What you have to do. Within the material below, transcribe exactly the lines from the one holding "(497, 109) = (575, 284): none -> red apple" through the one holding "(818, 231) = (222, 150): yellow", keeping both ends and skipping the rest.

The data.
------------------------

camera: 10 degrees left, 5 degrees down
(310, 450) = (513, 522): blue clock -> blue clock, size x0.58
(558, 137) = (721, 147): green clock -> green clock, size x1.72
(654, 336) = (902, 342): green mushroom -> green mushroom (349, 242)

------------------------

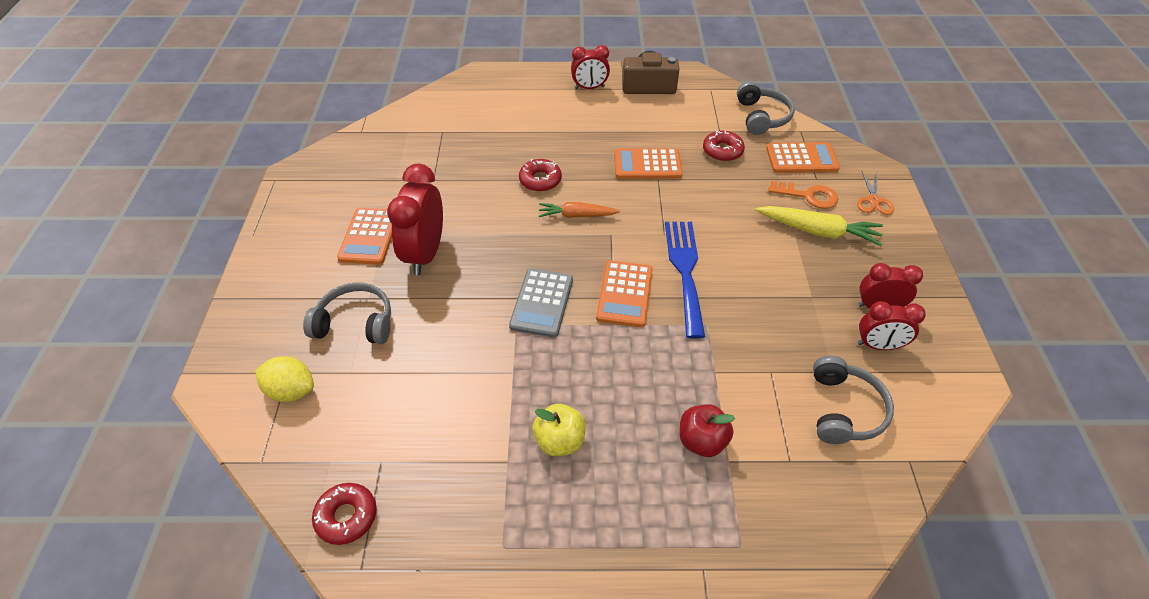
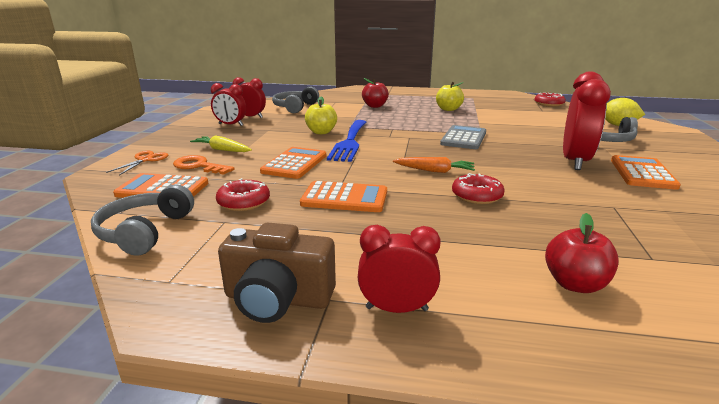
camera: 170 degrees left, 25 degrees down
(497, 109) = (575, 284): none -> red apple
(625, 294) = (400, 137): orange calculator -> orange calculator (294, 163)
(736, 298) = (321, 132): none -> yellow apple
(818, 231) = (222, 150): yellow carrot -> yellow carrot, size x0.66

------------------------

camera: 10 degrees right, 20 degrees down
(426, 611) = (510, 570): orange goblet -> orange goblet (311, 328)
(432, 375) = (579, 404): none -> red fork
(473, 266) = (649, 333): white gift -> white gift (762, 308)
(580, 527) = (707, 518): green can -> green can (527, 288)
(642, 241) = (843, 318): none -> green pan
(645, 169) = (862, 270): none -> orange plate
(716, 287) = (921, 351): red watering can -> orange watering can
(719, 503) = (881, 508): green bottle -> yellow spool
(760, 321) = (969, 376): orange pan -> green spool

------------------------

Completed task.
(497, 109) = (575, 284): none -> red apple
(625, 294) = (400, 137): orange calculator -> orange calculator (294, 163)
(736, 298) = (321, 132): none -> yellow apple
(818, 231) = (222, 150): yellow carrot -> yellow carrot, size x0.66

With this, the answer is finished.